* **To do**: Locate the line containing "GPS2 pin TX: 2 -> RX", then please write out that line and all the lines below it in the entries exactly.
Data for review Start Marker
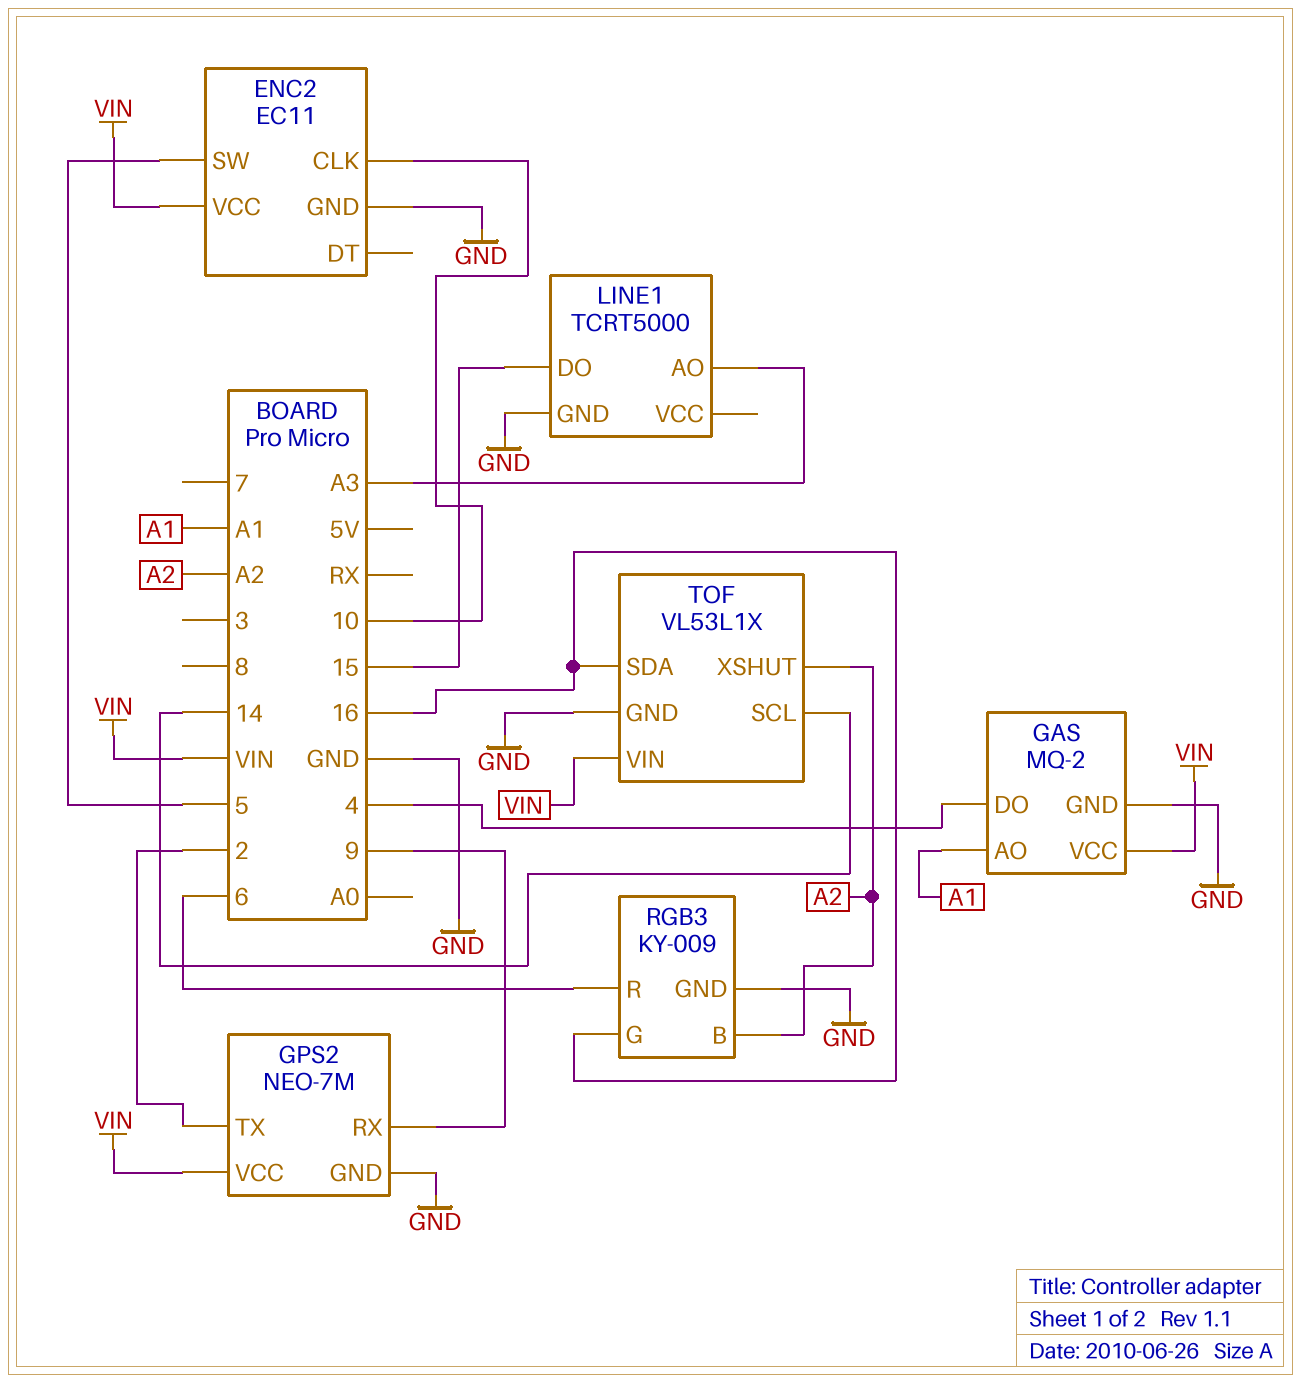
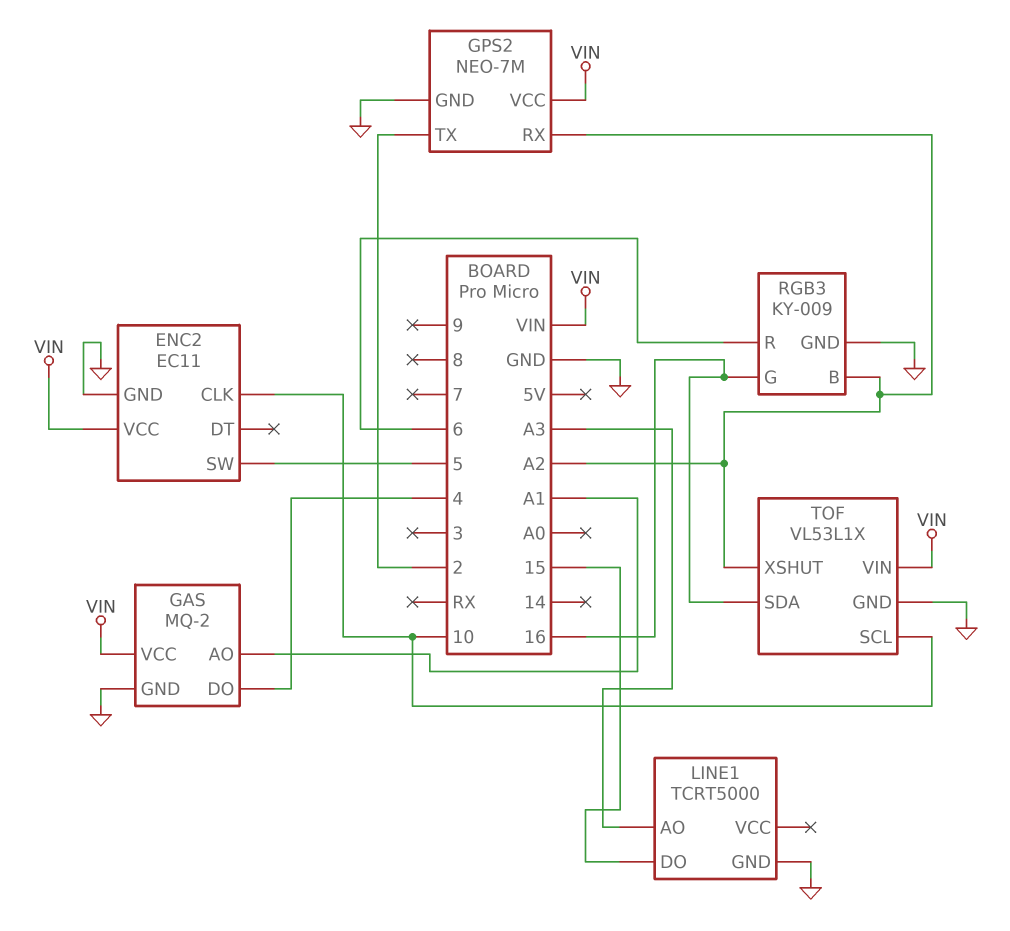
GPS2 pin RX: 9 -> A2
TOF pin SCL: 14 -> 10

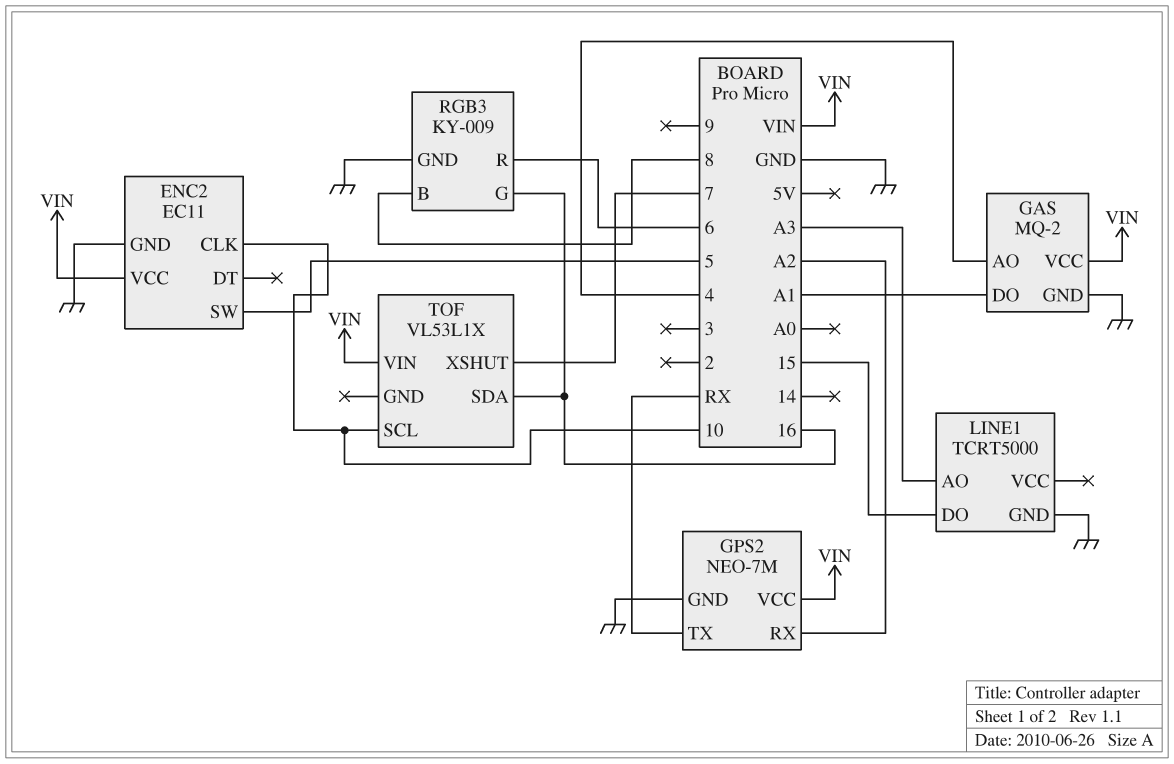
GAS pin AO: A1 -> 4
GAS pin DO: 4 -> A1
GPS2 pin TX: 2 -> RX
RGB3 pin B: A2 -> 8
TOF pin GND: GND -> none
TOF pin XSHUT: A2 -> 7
Data for review End Marker
* **Task output**:
GPS2 pin TX: 2 -> RX
RGB3 pin B: A2 -> 8
TOF pin GND: GND -> none
TOF pin XSHUT: A2 -> 7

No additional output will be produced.